### Exercise goal
Only these lines of the data below are wanted: the one with "(456, 86) = (63, 171): pink", the one with "(552, 217) = (328, 139): none -> white carton", and any lines between them, each repeated exactly.

### Dataset extract

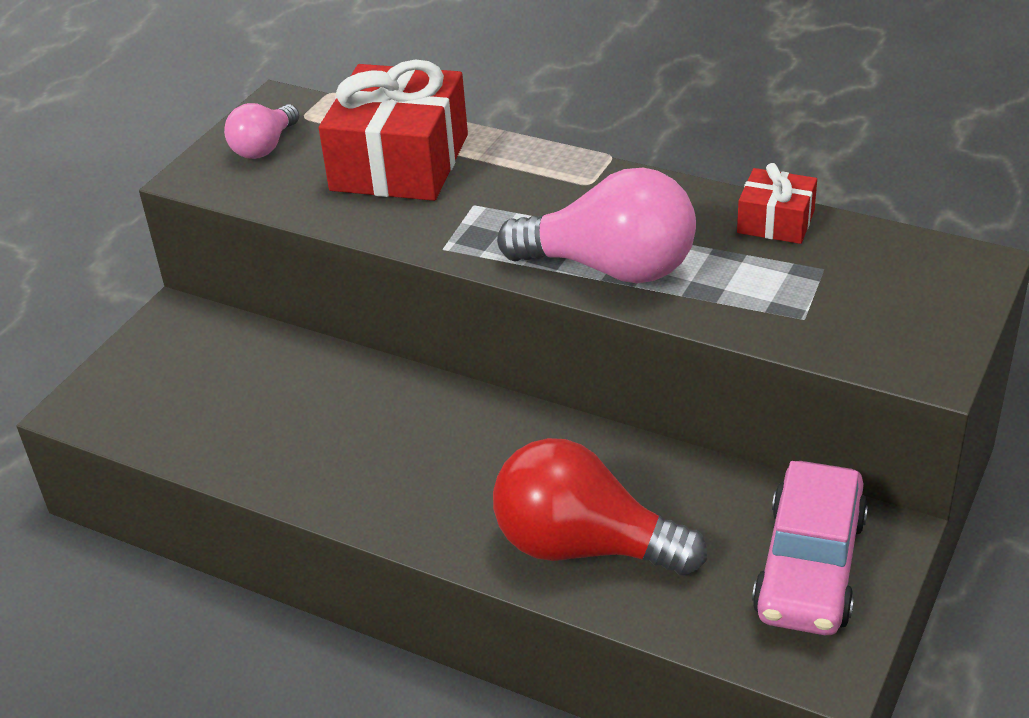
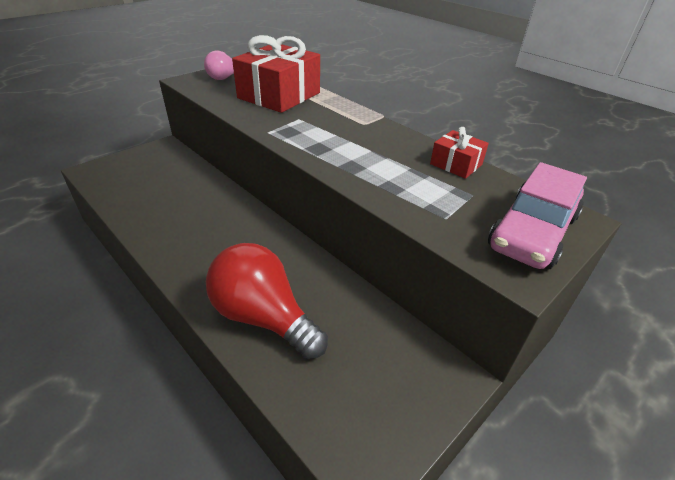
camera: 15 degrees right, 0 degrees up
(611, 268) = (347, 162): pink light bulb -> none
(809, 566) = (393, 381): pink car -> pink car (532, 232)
...
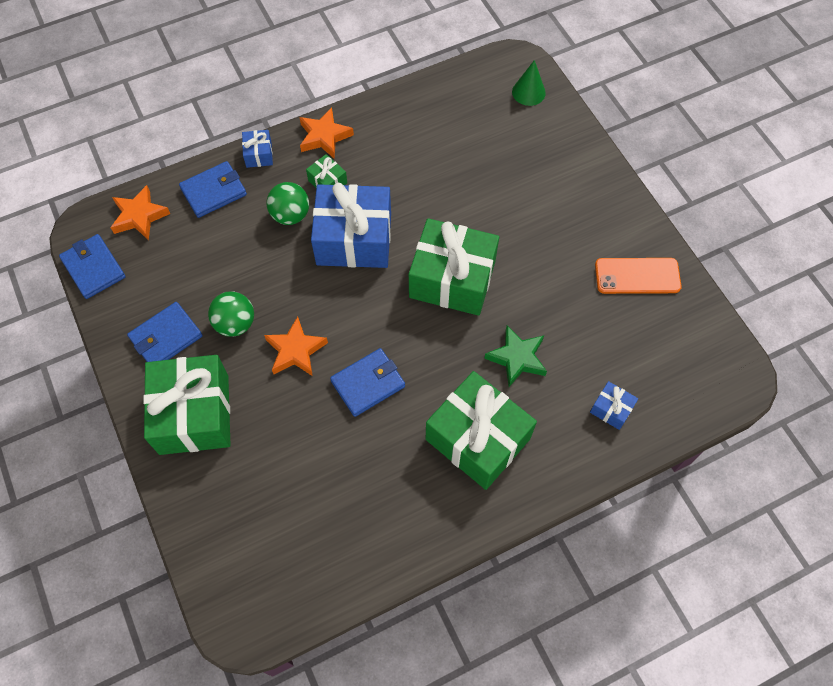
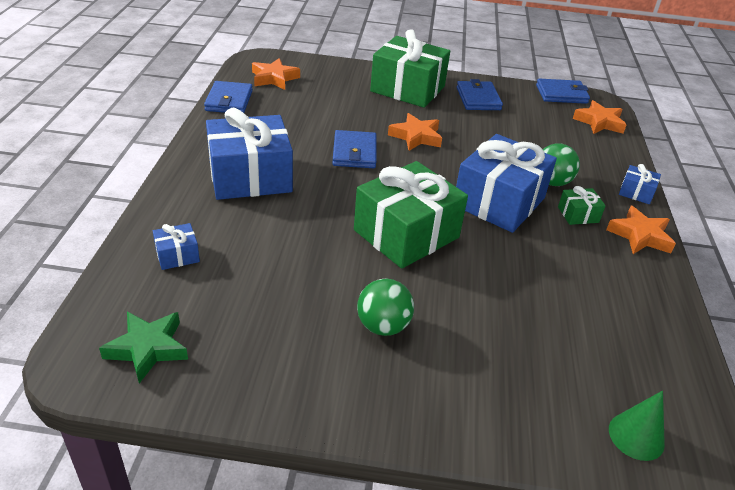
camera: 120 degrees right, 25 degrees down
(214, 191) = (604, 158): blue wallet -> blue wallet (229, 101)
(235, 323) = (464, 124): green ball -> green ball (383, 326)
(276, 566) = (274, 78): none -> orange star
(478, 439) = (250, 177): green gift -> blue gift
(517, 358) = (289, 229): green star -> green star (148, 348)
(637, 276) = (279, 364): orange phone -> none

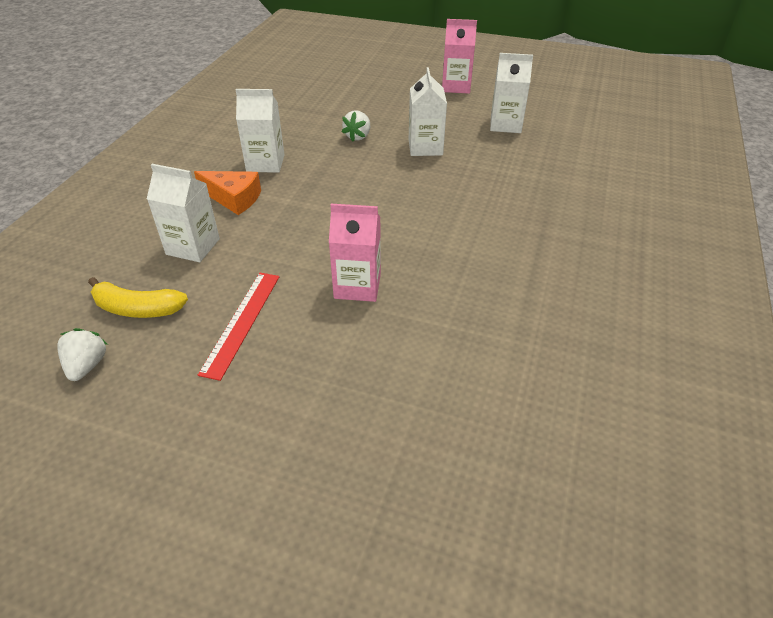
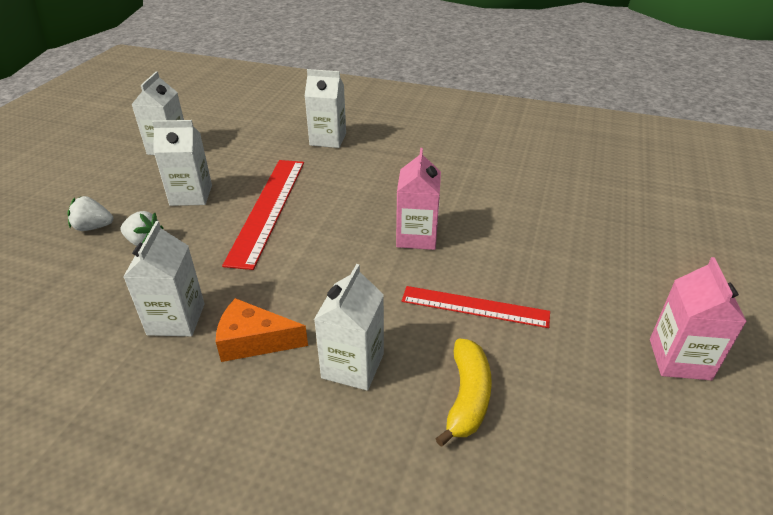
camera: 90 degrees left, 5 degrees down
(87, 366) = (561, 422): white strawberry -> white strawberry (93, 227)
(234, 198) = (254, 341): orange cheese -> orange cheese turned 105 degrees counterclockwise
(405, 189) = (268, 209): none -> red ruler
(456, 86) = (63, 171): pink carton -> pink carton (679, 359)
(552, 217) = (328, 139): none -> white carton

### Reply
(456, 86) = (63, 171): pink carton -> pink carton (679, 359)
(552, 217) = (328, 139): none -> white carton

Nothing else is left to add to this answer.